__DATA EXTRACTS__
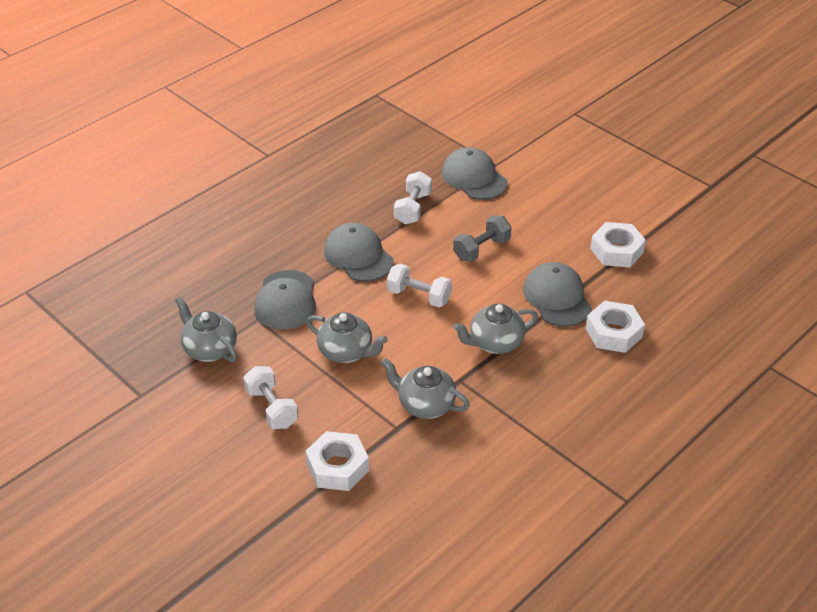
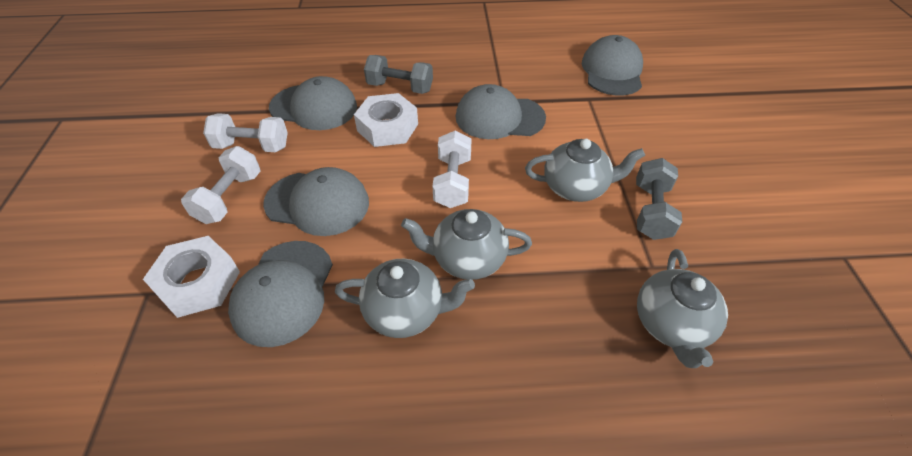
grey cap: 4 -> 5
grey dumbbell: 1 -> 2
white nut: 3 -> 2

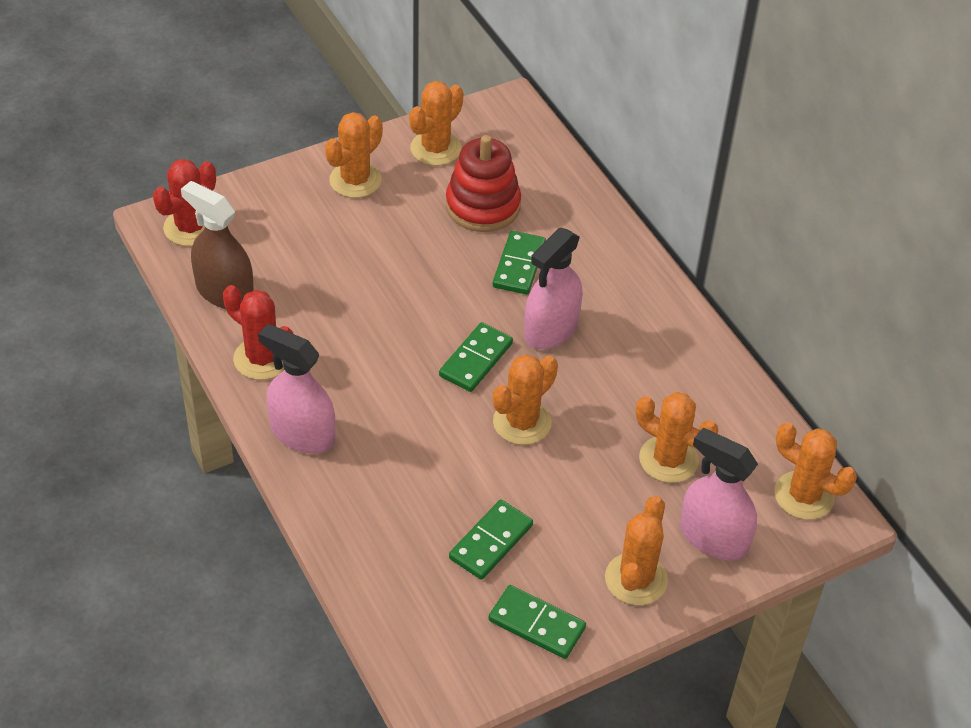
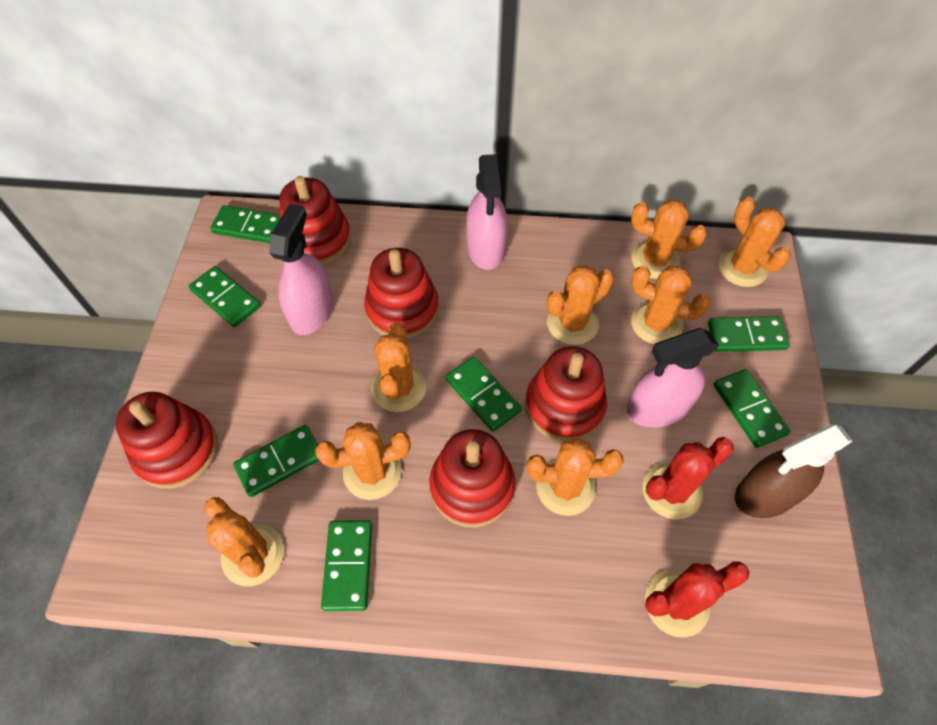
green domino: 4 -> 7
orange cactus: 6 -> 8
red stacking toy: 1 -> 5

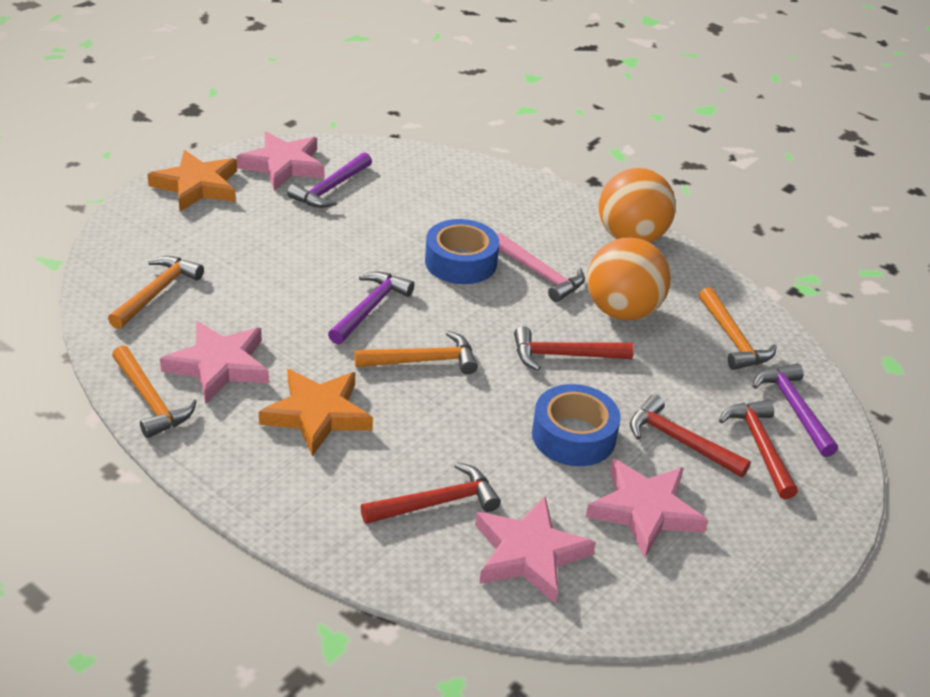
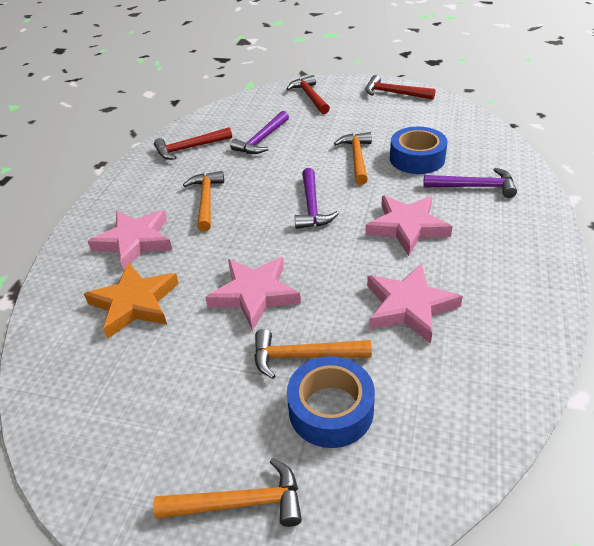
orange ball: 2 -> 0
orange star: 2 -> 1
pink hammer: 1 -> 0
red hammer: 4 -> 3

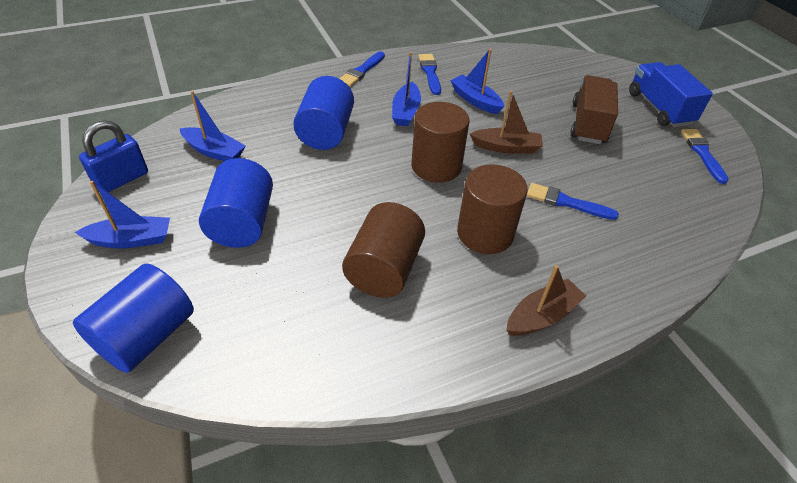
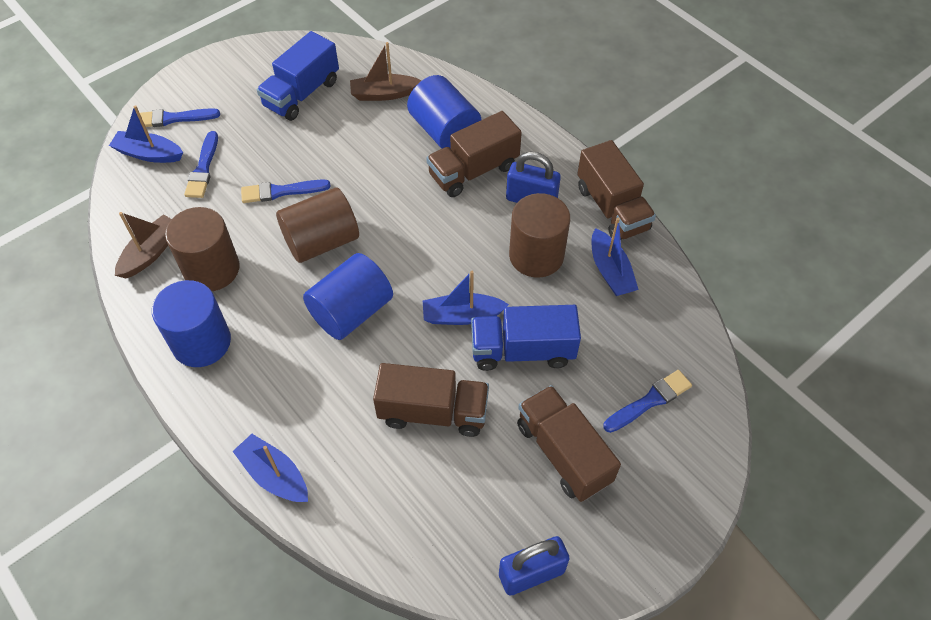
blue padlock: 1 -> 2
blue truck: 1 -> 2
brown truck: 1 -> 4

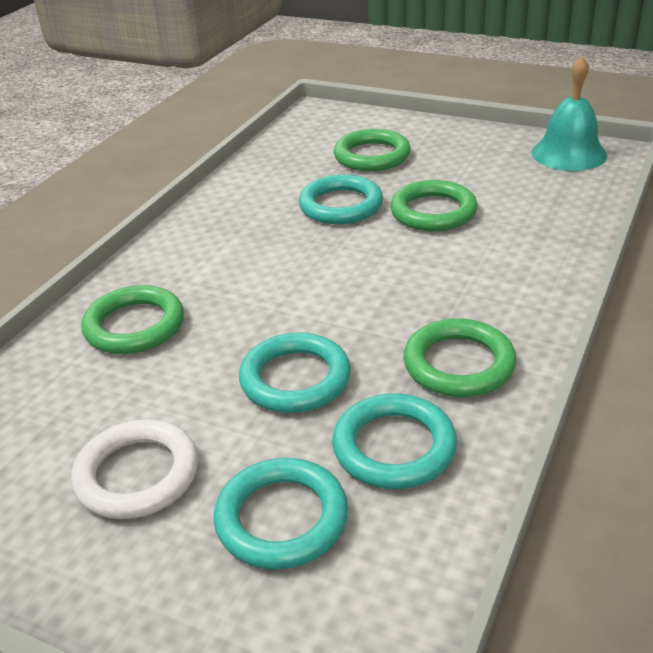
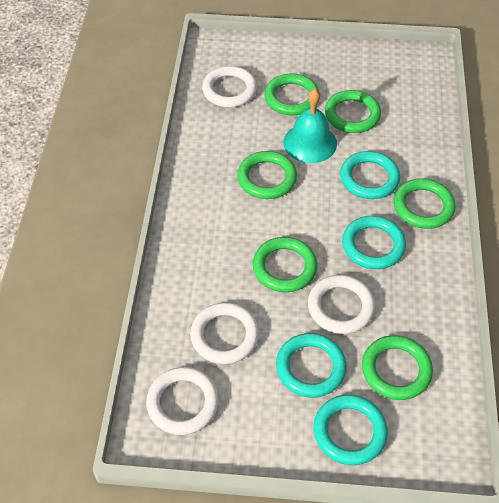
green ring: 4 -> 6
white ring: 1 -> 4

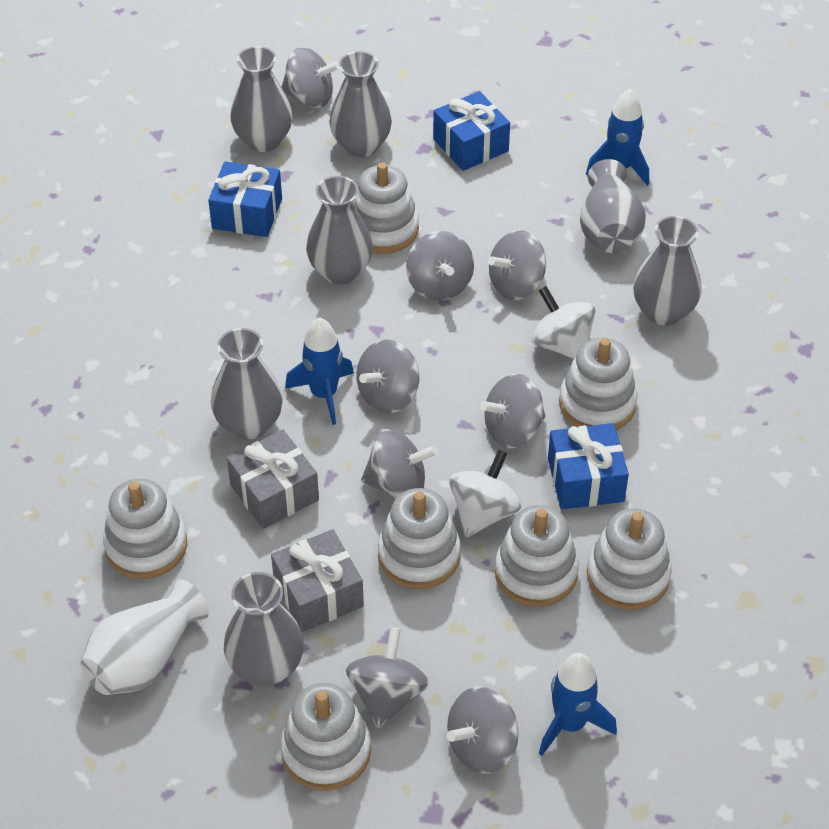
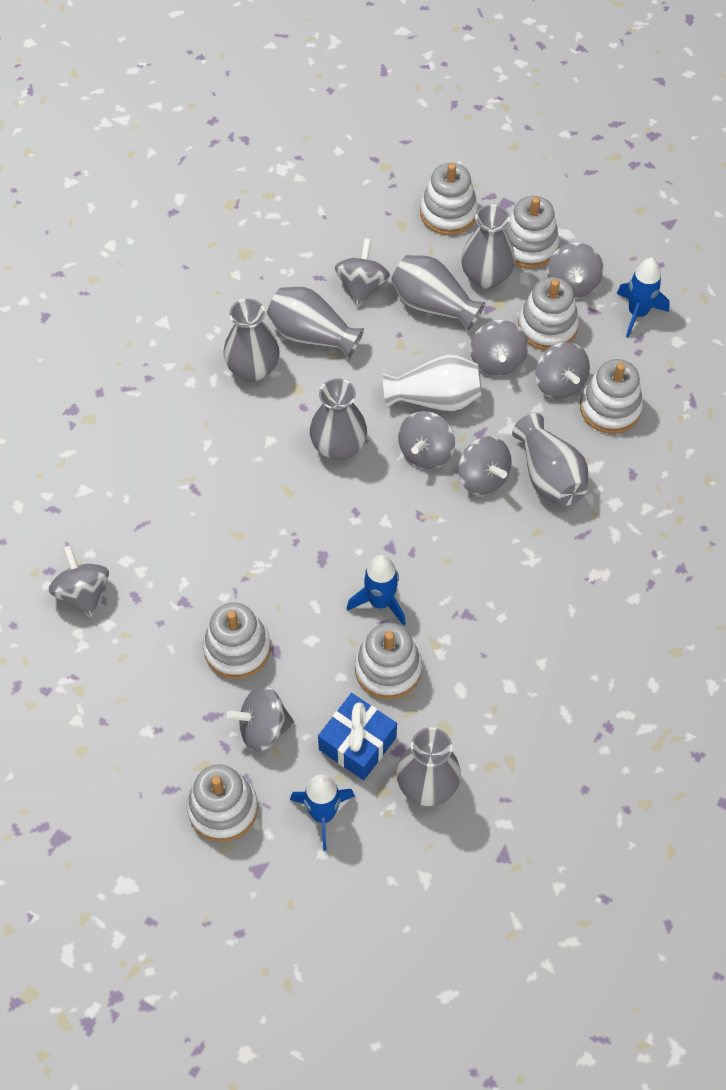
blue gift: 3 -> 1
grey gift: 2 -> 0
white spinning top: 2 -> 0

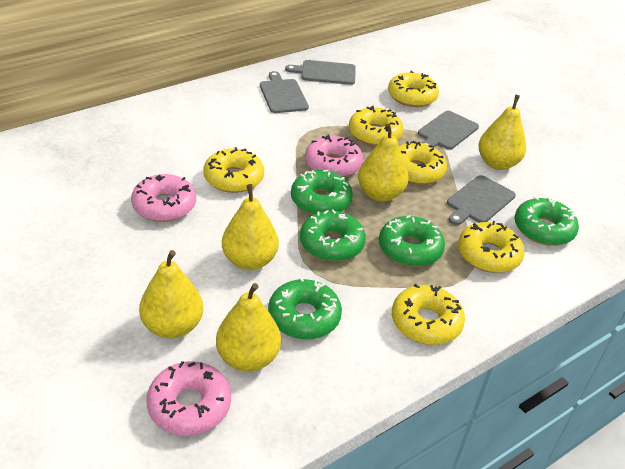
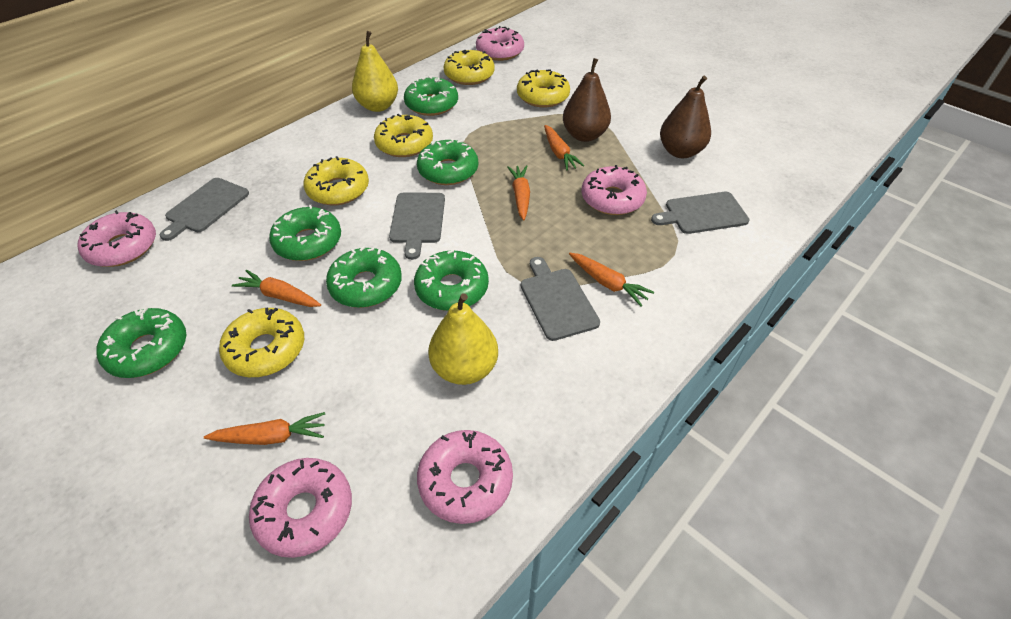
brown pear: 0 -> 2
green donut: 5 -> 6
orange carrot: 0 -> 5
pink donut: 3 -> 5
yellow donut: 6 -> 5
yellow pear: 5 -> 2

__WHAT IS REQUIRED__
Where in the entries above does the word "donut" appear? Copy each line that has it.

__RESPONSE__
green donut: 5 -> 6
pink donut: 3 -> 5
yellow donut: 6 -> 5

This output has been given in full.